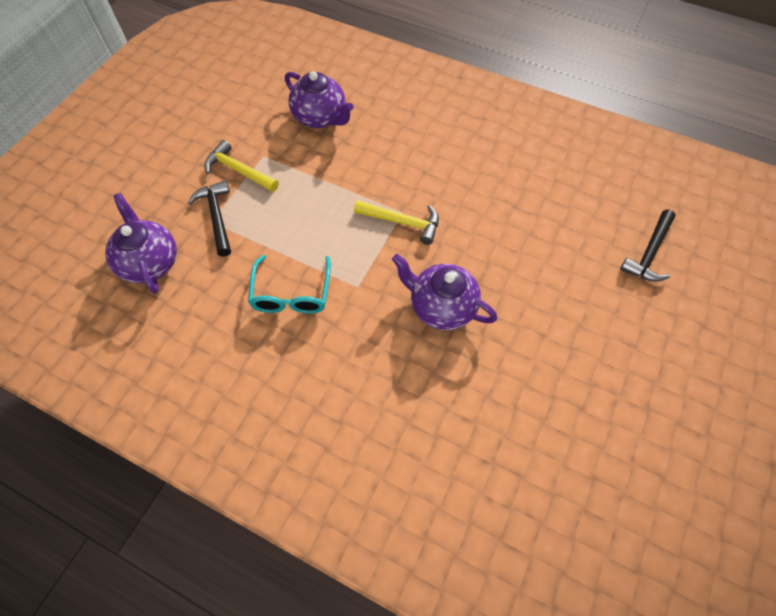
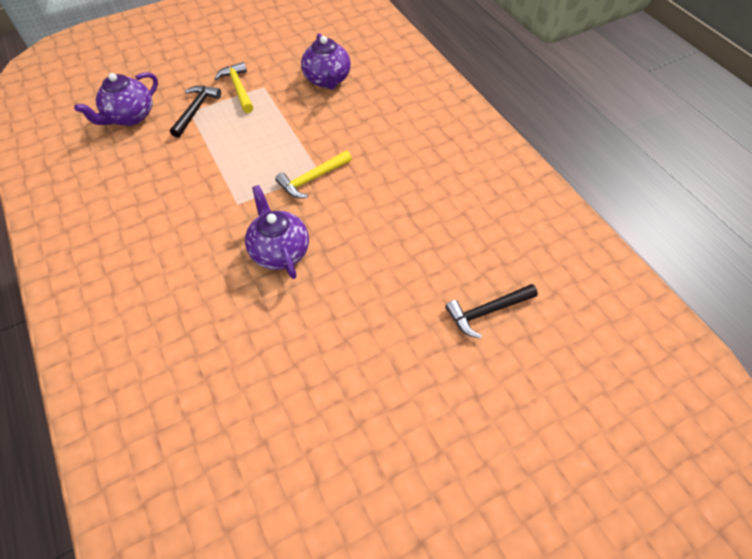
camera: 35 degrees right, 5 degrees down
purple teapot [105,193,177,294] -> purple teapot turned 150 degrees counterclockwise [74,72,158,126]
turquoise glasses [248,255,331,314] -> none
yellow hammer [354,200,439,245] -> yellow hammer turned 90 degrees clockwise [275,150,352,198]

**Required work**
Please print all the lines above exactly as given and leave out every picture.

**Response box**
camera: 35 degrees right, 5 degrees down
purple teapot [105,193,177,294] -> purple teapot turned 150 degrees counterclockwise [74,72,158,126]
turquoise glasses [248,255,331,314] -> none
yellow hammer [354,200,439,245] -> yellow hammer turned 90 degrees clockwise [275,150,352,198]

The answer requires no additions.